_Data to use_:
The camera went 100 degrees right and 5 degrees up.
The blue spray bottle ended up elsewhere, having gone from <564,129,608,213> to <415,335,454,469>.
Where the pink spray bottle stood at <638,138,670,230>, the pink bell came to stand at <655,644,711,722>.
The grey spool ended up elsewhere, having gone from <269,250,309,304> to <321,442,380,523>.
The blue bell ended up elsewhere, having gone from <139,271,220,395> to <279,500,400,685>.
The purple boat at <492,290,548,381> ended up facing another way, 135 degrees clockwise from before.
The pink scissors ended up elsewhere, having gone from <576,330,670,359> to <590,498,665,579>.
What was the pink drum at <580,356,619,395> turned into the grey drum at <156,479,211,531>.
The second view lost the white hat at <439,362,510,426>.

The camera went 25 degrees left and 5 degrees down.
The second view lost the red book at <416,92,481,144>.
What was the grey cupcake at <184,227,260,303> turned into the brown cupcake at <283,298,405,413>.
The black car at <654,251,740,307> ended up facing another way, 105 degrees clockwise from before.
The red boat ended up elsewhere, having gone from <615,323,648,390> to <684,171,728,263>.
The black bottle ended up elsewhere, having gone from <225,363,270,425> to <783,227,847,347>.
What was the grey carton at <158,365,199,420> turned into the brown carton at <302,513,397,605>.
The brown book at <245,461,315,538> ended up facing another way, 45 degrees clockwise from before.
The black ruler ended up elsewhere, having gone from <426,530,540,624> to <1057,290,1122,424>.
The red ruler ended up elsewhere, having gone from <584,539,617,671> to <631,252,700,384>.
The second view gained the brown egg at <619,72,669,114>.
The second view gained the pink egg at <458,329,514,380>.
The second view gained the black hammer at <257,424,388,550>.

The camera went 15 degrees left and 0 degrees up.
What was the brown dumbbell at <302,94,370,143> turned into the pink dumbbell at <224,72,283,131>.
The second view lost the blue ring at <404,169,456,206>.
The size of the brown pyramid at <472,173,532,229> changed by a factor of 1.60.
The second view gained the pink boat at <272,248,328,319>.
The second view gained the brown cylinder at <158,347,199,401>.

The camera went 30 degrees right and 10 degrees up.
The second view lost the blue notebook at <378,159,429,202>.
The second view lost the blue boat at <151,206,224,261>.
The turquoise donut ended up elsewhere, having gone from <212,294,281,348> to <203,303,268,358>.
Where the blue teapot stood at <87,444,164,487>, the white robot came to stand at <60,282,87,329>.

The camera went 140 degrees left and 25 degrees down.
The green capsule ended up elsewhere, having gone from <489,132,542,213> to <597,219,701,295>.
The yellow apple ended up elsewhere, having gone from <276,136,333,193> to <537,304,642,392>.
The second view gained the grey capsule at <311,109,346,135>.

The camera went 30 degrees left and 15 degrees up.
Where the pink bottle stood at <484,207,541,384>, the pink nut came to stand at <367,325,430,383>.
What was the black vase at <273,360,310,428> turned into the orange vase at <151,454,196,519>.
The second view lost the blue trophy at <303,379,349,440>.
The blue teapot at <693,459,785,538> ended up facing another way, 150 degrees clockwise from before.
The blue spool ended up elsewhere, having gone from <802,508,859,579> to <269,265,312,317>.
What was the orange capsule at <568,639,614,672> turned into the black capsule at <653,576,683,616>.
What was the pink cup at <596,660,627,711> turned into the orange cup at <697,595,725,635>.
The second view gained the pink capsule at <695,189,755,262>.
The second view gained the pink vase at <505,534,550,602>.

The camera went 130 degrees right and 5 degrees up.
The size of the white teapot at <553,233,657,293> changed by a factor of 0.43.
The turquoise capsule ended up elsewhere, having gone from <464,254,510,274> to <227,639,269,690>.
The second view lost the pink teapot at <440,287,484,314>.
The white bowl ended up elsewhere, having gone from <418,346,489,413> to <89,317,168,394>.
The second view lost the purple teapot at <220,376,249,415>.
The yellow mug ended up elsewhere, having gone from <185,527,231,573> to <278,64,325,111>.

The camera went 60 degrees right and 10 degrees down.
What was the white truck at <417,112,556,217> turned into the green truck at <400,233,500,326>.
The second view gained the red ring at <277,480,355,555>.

_What you will do_: Quote only the stretch of lines that starts the data above and ends with the line containing "What was the pink drum", both included.

_Problem solution_:
The camera went 100 degrees right and 5 degrees up.
The blue spray bottle ended up elsewhere, having gone from <564,129,608,213> to <415,335,454,469>.
Where the pink spray bottle stood at <638,138,670,230>, the pink bell came to stand at <655,644,711,722>.
The grey spool ended up elsewhere, having gone from <269,250,309,304> to <321,442,380,523>.
The blue bell ended up elsewhere, having gone from <139,271,220,395> to <279,500,400,685>.
The purple boat at <492,290,548,381> ended up facing another way, 135 degrees clockwise from before.
The pink scissors ended up elsewhere, having gone from <576,330,670,359> to <590,498,665,579>.
What was the pink drum at <580,356,619,395> turned into the grey drum at <156,479,211,531>.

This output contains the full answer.